■ Dataset content:
----
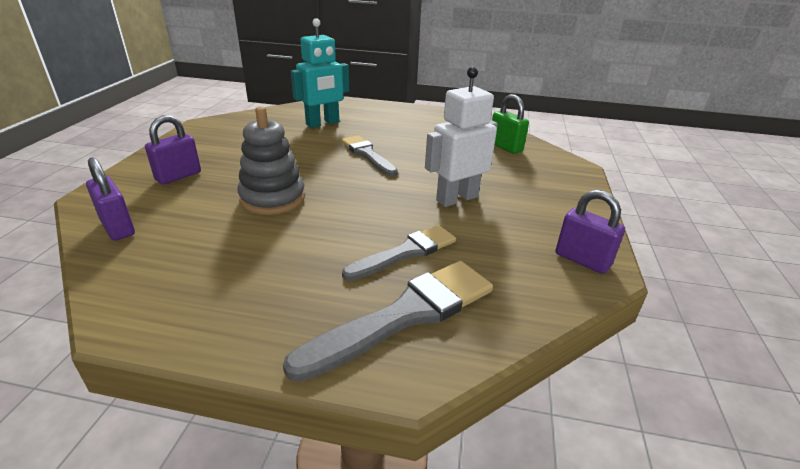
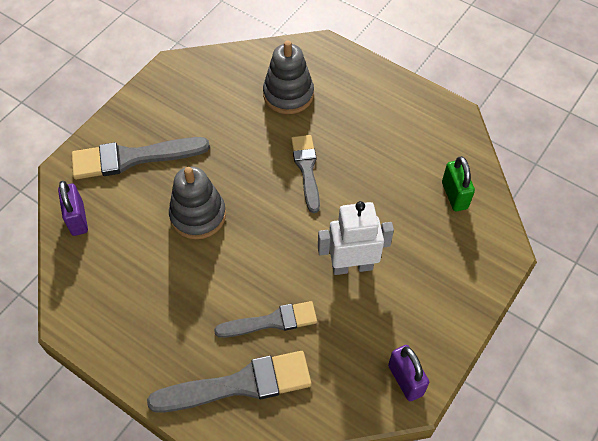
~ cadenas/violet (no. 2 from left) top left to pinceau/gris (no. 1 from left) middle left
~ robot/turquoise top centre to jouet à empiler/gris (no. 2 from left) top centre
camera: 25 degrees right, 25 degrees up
----
■ About this task: Copy nothing except the lines from the one holding "left) top centre" through the last line of the data above, and return them exactly.

■ Solution to this task:
~ robot/turquoise top centre to jouet à empiler/gris (no. 2 from left) top centre
camera: 25 degrees right, 25 degrees up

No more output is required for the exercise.